▸ **Requirement**: List every line in the listing below that contains the word "toilet".

▸ **Materials provided**:
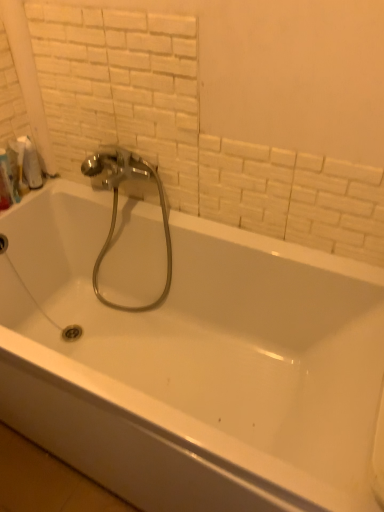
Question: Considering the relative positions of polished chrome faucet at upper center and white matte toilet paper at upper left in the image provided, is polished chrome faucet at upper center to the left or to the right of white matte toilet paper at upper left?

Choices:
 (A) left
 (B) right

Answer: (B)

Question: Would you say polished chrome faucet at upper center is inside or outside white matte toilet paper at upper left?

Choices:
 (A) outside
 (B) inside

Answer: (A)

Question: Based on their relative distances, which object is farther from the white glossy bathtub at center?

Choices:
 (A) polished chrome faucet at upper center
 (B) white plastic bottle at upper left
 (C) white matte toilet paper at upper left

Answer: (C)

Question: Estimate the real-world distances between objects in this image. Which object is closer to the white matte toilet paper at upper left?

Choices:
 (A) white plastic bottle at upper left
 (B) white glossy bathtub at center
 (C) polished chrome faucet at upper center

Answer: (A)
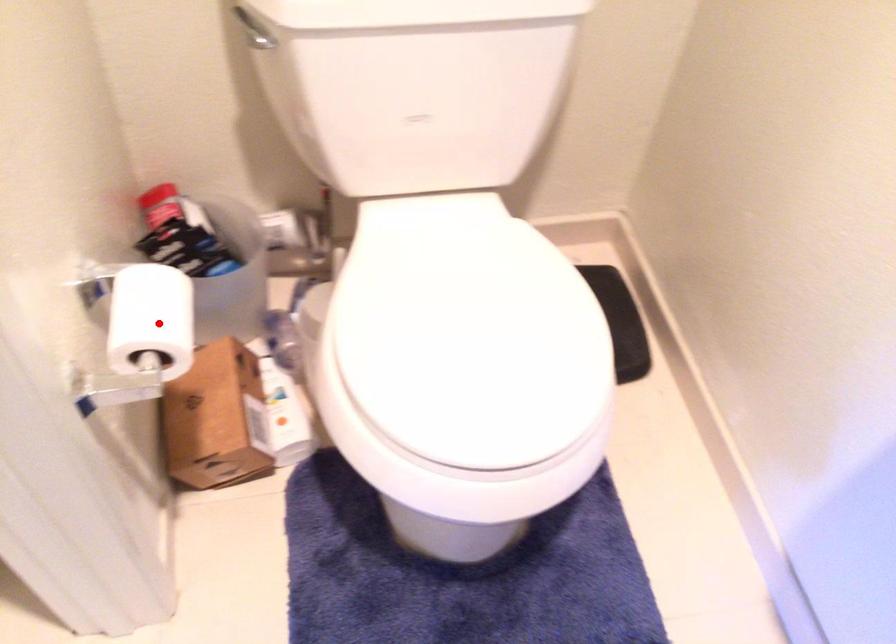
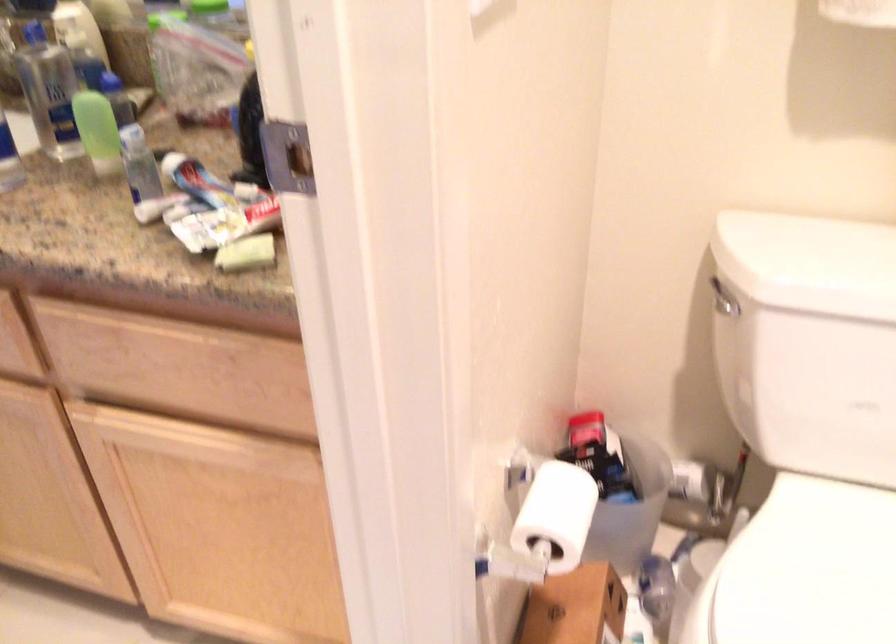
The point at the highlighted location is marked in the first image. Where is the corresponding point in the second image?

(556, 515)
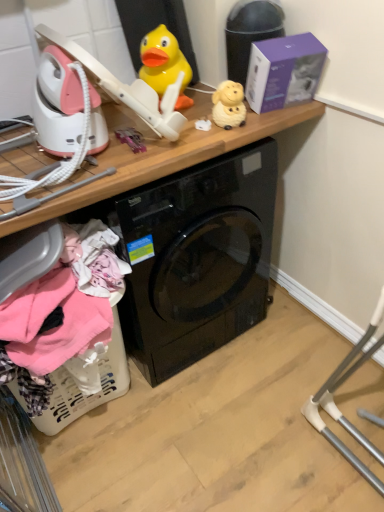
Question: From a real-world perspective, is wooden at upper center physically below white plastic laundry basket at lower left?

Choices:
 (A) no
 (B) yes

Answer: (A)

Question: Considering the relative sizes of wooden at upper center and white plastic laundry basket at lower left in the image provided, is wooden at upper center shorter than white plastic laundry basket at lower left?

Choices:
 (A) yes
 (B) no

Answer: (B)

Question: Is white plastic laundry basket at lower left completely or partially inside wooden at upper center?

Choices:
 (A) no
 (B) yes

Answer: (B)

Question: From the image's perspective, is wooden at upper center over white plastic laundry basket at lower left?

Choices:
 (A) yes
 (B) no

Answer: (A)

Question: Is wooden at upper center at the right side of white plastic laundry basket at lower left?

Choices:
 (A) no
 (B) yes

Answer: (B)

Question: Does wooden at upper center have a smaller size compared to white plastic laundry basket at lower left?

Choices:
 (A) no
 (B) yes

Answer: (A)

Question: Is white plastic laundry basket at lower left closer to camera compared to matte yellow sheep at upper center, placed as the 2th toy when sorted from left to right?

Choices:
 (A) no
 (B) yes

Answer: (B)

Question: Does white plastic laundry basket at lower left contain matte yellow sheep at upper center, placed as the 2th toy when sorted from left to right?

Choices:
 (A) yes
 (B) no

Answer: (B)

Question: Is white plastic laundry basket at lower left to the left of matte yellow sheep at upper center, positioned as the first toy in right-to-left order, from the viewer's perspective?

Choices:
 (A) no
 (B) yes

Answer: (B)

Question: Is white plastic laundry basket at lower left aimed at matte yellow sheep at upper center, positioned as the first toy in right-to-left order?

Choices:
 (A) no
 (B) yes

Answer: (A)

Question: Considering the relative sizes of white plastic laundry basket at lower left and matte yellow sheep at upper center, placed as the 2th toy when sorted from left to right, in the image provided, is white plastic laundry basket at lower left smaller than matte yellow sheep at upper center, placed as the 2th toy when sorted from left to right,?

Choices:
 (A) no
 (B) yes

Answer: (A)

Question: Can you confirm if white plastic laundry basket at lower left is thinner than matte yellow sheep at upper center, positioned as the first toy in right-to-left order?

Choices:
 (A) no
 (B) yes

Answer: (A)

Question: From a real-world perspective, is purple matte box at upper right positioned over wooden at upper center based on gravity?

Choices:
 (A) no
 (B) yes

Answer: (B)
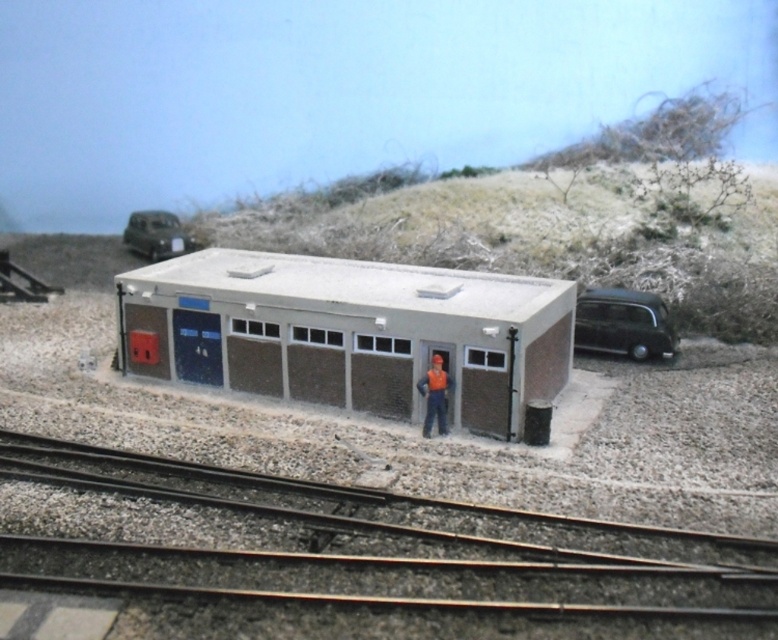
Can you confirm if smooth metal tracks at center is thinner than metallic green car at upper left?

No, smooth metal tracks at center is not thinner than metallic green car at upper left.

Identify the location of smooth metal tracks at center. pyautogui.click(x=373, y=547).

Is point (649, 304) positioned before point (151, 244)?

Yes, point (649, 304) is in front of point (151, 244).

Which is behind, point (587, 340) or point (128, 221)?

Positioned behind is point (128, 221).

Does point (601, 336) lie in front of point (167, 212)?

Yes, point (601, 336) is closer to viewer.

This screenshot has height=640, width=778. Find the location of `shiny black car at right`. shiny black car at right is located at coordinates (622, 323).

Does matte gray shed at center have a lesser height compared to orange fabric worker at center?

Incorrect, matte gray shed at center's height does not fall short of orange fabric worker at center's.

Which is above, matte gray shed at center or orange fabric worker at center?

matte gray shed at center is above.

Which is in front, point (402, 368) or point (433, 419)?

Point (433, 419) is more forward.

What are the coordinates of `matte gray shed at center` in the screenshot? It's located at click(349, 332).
* * *
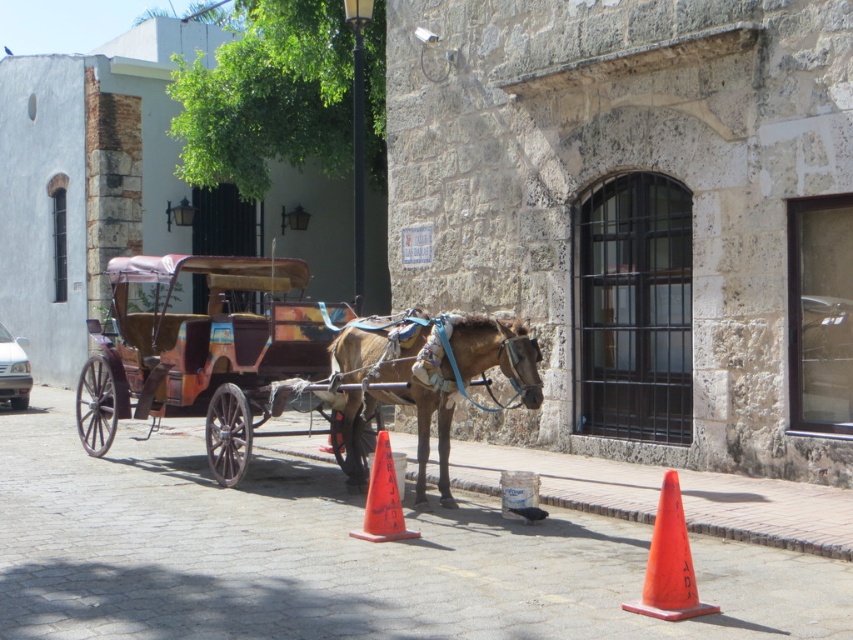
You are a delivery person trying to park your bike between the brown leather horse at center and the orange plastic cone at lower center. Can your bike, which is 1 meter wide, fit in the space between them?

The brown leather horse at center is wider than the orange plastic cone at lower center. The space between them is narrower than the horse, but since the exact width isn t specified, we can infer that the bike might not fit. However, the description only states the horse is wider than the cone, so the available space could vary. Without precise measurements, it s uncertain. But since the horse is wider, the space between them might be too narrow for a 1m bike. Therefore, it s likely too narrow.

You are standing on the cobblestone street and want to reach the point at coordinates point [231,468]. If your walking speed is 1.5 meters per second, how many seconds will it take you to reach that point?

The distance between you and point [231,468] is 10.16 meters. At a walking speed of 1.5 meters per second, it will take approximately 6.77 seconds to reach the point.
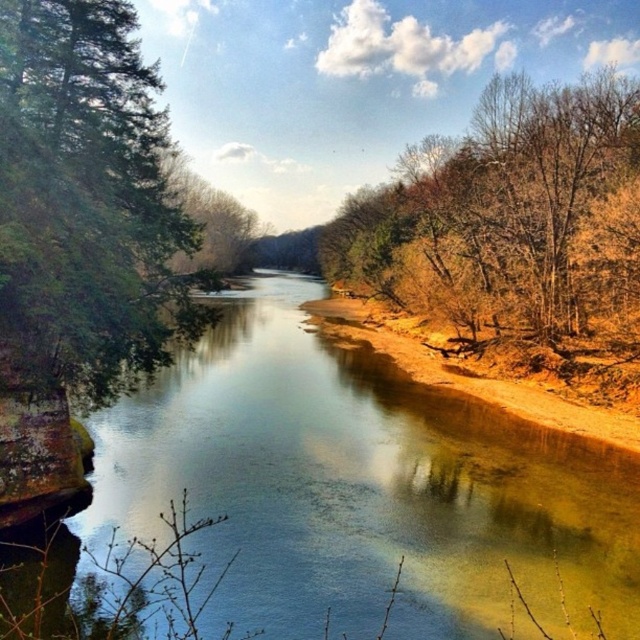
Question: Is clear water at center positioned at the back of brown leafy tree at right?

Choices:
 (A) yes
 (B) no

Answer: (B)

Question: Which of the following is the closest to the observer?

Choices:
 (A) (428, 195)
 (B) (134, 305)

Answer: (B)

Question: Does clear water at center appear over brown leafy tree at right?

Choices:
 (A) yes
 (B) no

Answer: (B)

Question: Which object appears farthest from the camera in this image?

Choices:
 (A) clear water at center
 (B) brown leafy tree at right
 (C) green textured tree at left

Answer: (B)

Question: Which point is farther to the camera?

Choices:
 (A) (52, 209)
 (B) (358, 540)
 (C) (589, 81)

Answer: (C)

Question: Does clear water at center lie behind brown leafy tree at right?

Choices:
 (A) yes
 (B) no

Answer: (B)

▸ **Output for this task**:
Question: Considering the relative positions of polished chrome faucet at upper center and white matte toilet paper at upper left in the image provided, is polished chrome faucet at upper center to the left or to the right of white matte toilet paper at upper left?
Question: Would you say polished chrome faucet at upper center is inside or outside white matte toilet paper at upper left?
 (C) white matte toilet paper at upper left
Question: Estimate the real-world distances between objects in this image. Which object is closer to the white matte toilet paper at upper left?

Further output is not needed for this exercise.